(Modification records)

+---+

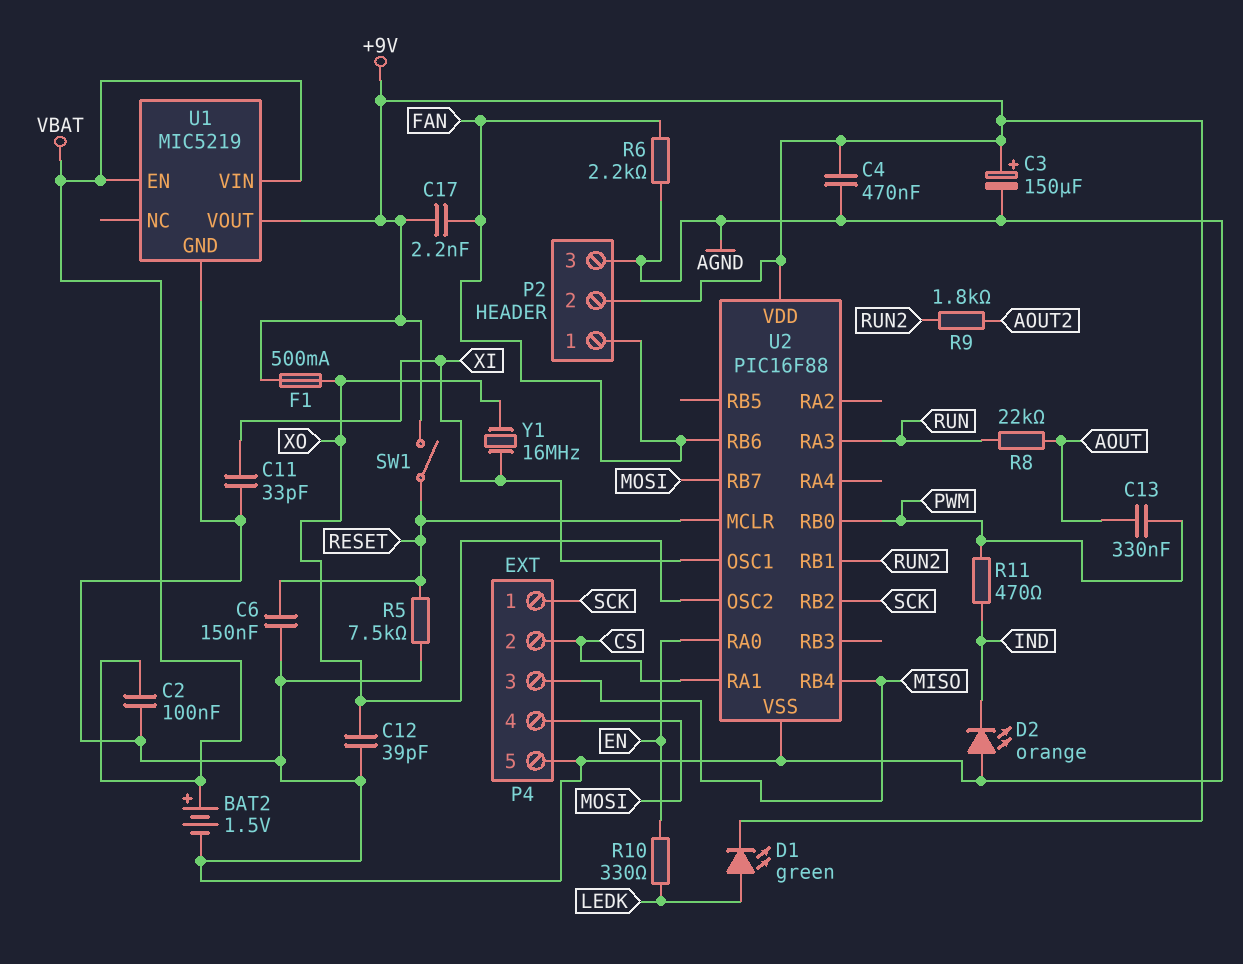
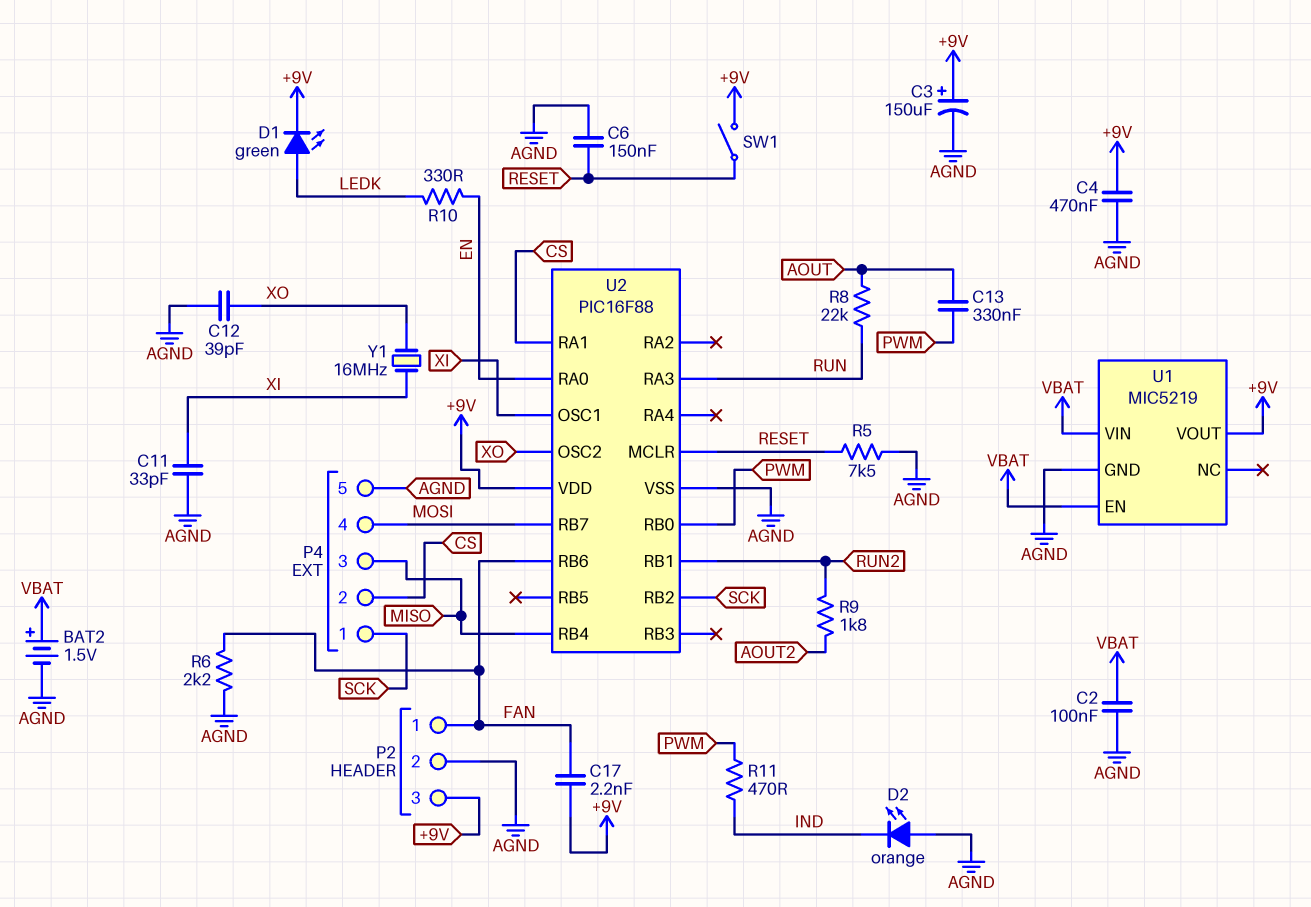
F1: 500mA (+9V, XO) -> none
P2 pin 2: +9V -> AGND
P2 pin 3: AGND -> +9V

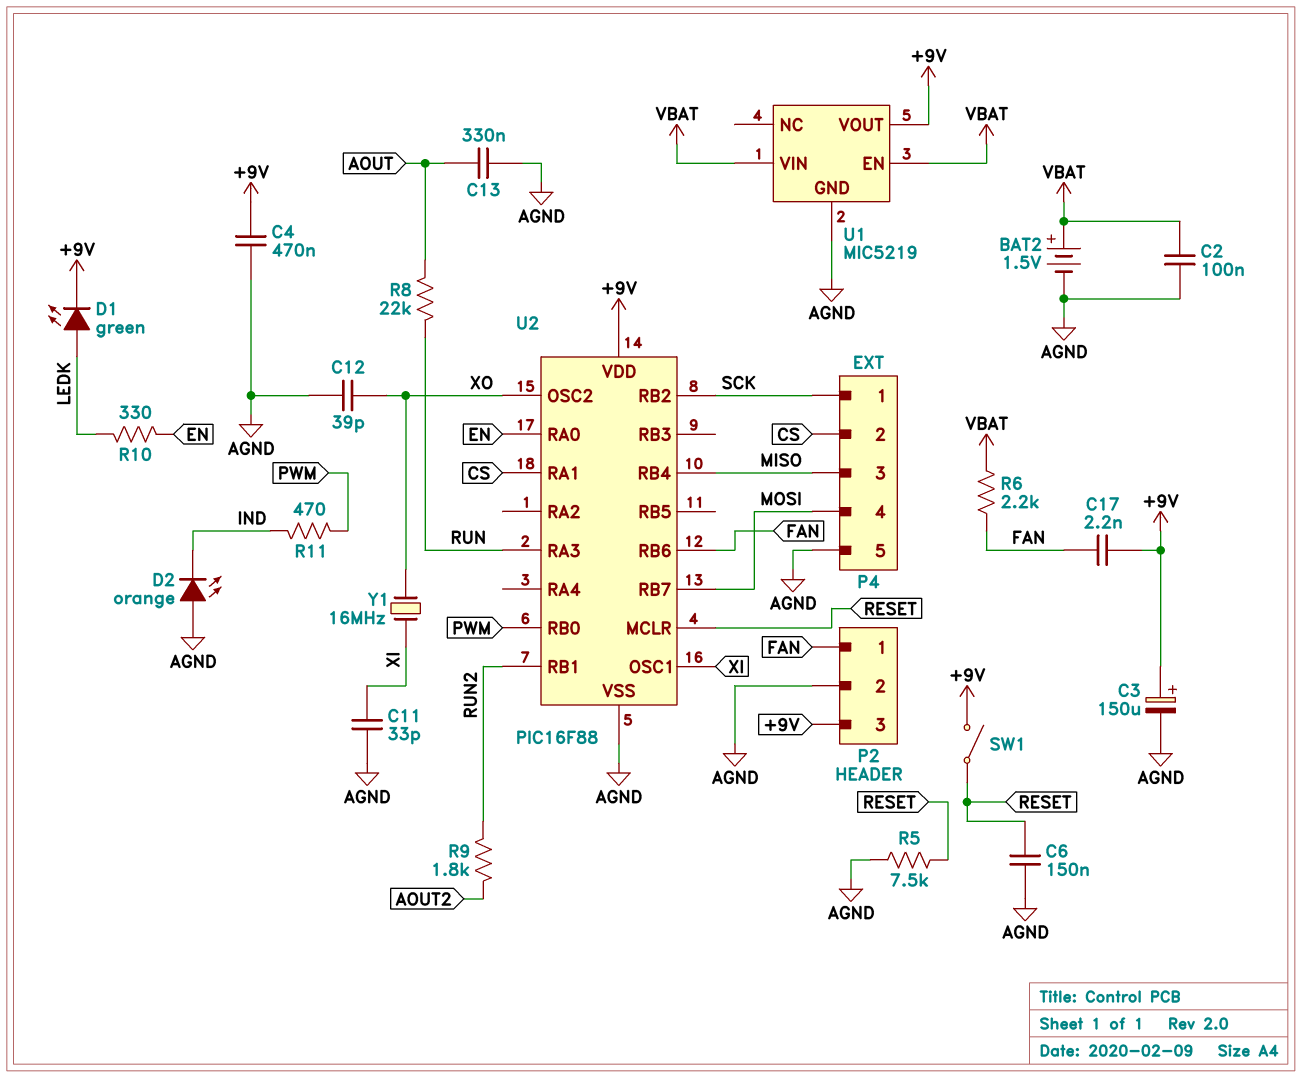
C13: 330nF (AOUT, PWM) -> 330nF (AGND, AOUT)
R6: 2.2k (AGND, FAN) -> 2.2k (FAN, VBAT)

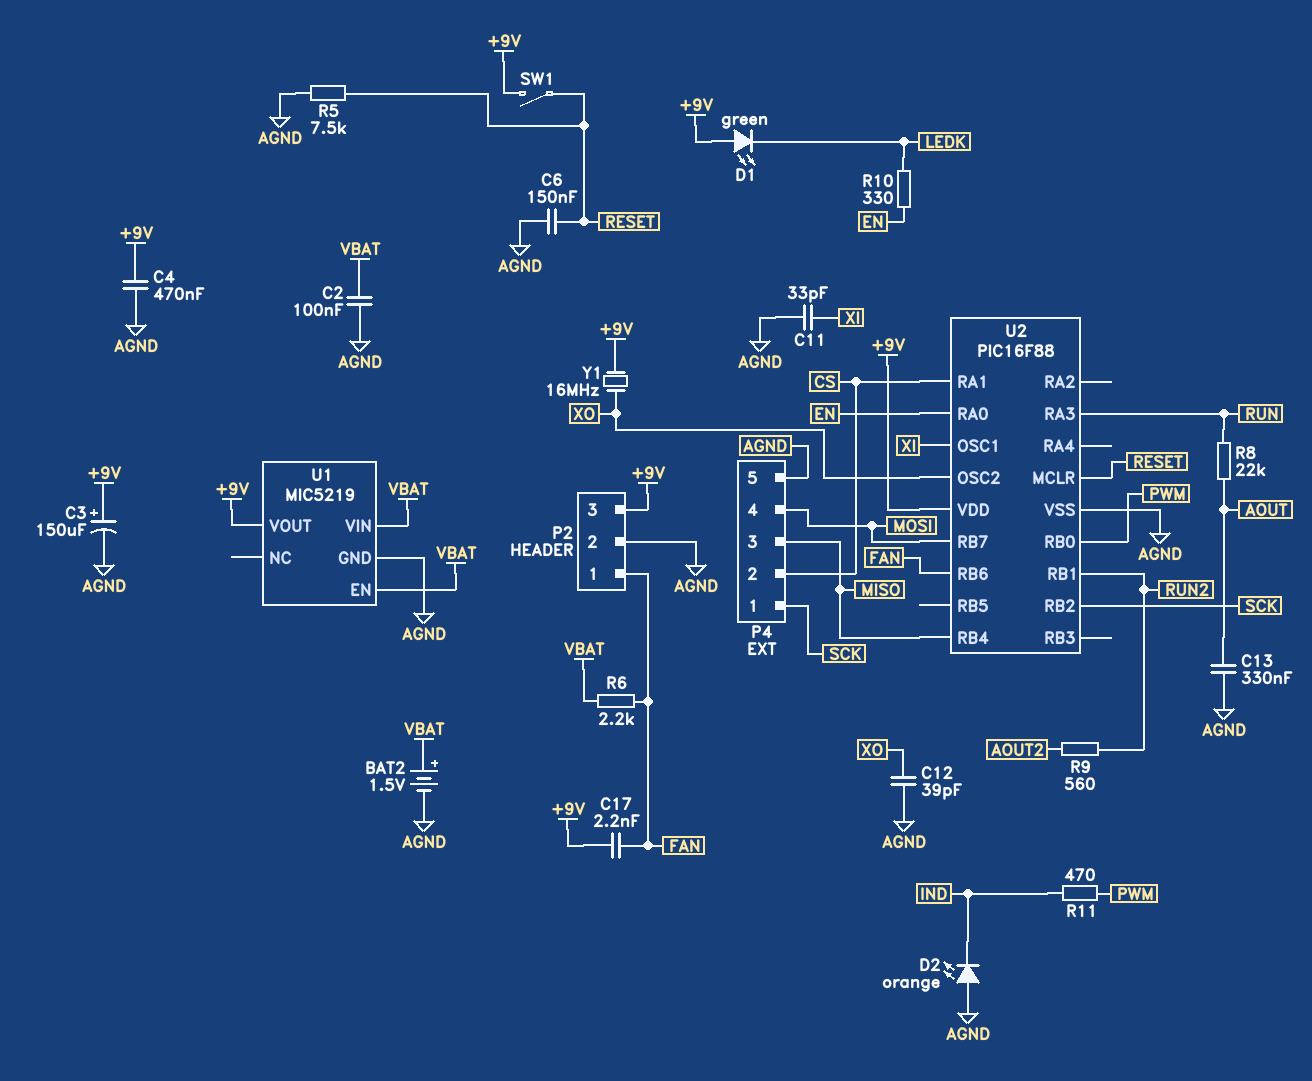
D1: LED green (A LEDK, K +9V) -> LED green (A +9V, K LEDK)
R9: 1.8k (AOUT2, RUN2) -> 560 (AOUT2, RUN2)
Y1: 16MHz (XI, XO) -> 16MHz (+9V, XO)

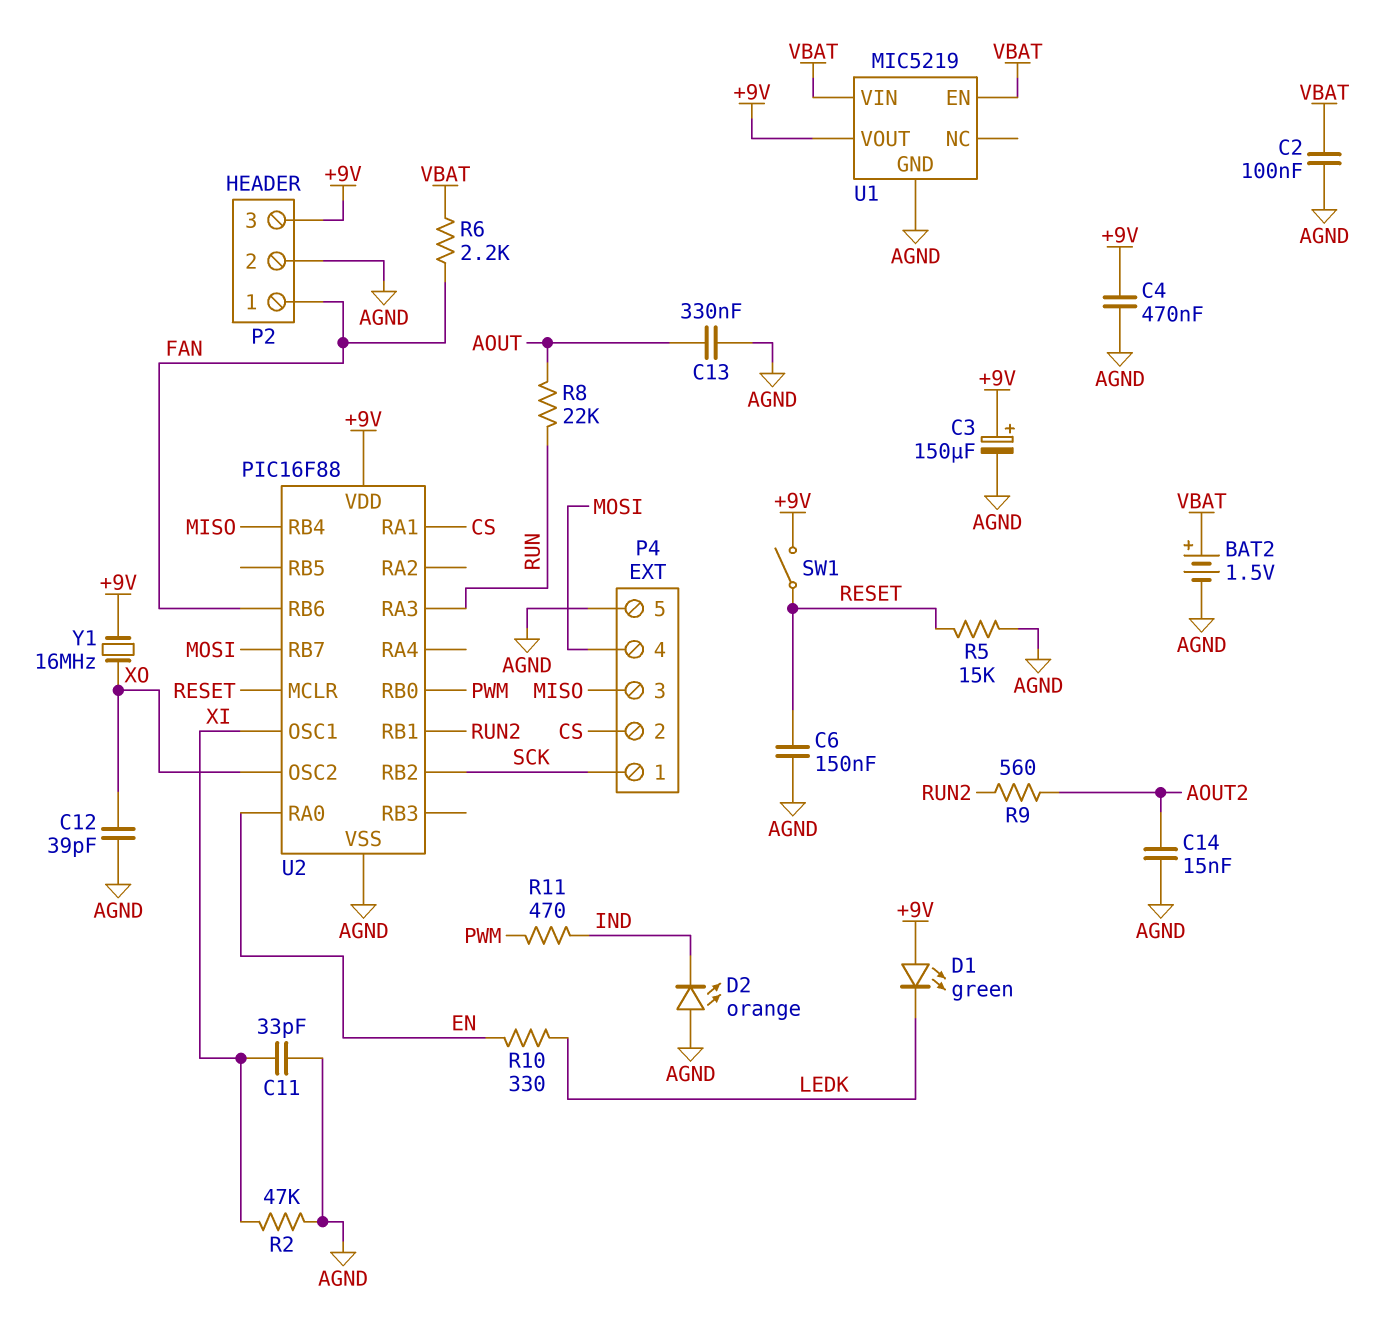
C14: none -> 15nF (AGND, AOUT2)
C17: 2.2nF (+9V, FAN) -> none
R2: none -> 47k (AGND, XI)
R5: 7.5k (AGND, RESET) -> 15k (AGND, RESET)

+---+

## Work item:
Which lines of the data include the word "AGND"? Copy each one.

## Solved exercise:
P2 pin 2: +9V -> AGND
P2 pin 3: AGND -> +9V
C13: 330nF (AOUT, PWM) -> 330nF (AGND, AOUT)
R6: 2.2k (AGND, FAN) -> 2.2k (FAN, VBAT)
C14: none -> 15nF (AGND, AOUT2)
R2: none -> 47k (AGND, XI)
R5: 7.5k (AGND, RESET) -> 15k (AGND, RESET)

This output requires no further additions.